• [Work item] Exact transcript, pictures excluded: write out every record below.
[Data for this task — start]
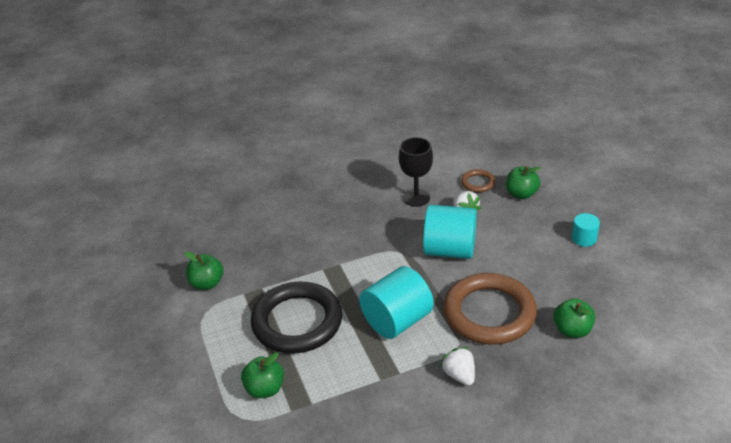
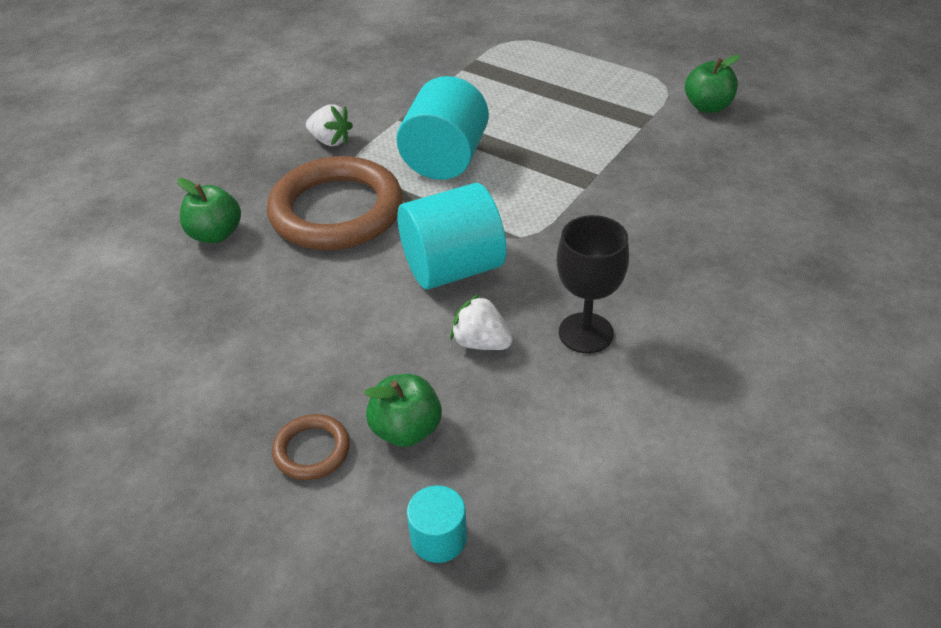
camera: 145 degrees right, 5 degrees up
(265, 389) = (518, 61): green apple -> none
(297, 322) = (557, 115): black ring -> none
(478, 183) = (506, 417): brown ring -> brown ring (312, 450)
(584, 238) = (246, 382): turquoise cylinder -> turquoise cylinder (439, 538)

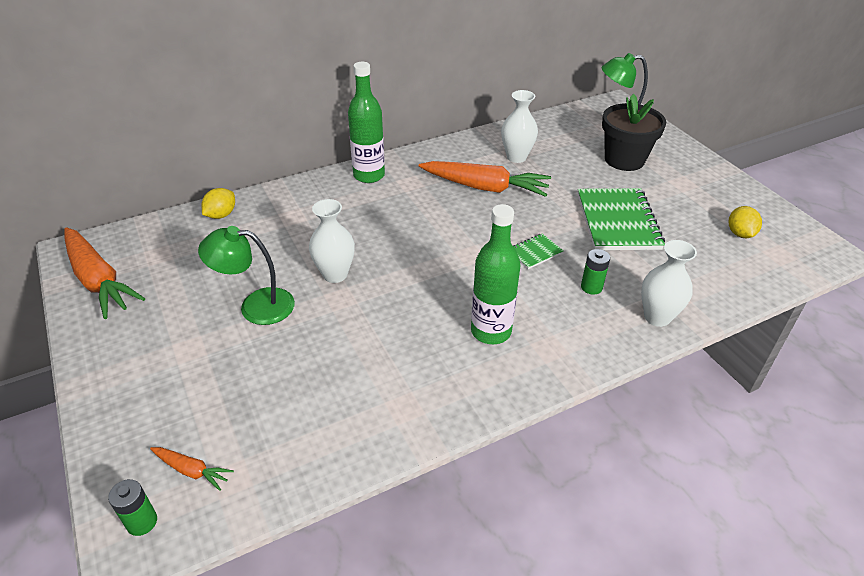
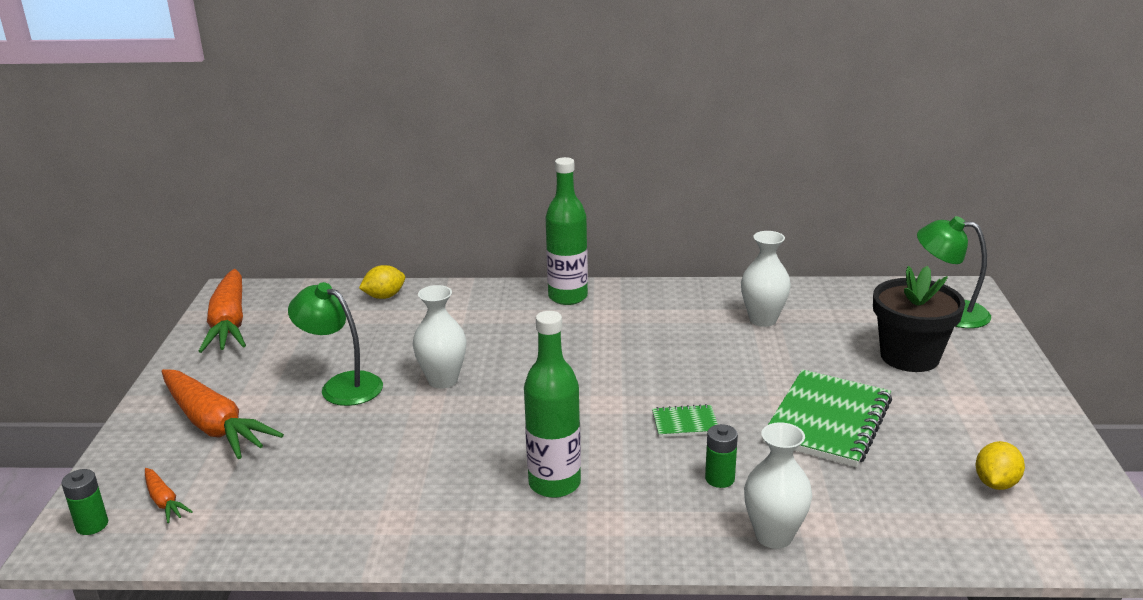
camera: 30 degrees right, 15 degrees down
(485, 187) = (691, 342): orange carrot -> orange carrot (214, 425)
[Data for this task — finish]
• [Task response]
camera: 145 degrees right, 5 degrees up
(265, 389) = (518, 61): green apple -> none
(297, 322) = (557, 115): black ring -> none
(478, 183) = (506, 417): brown ring -> brown ring (312, 450)
(584, 238) = (246, 382): turquoise cylinder -> turquoise cylinder (439, 538)

camera: 30 degrees right, 15 degrees down
(485, 187) = (691, 342): orange carrot -> orange carrot (214, 425)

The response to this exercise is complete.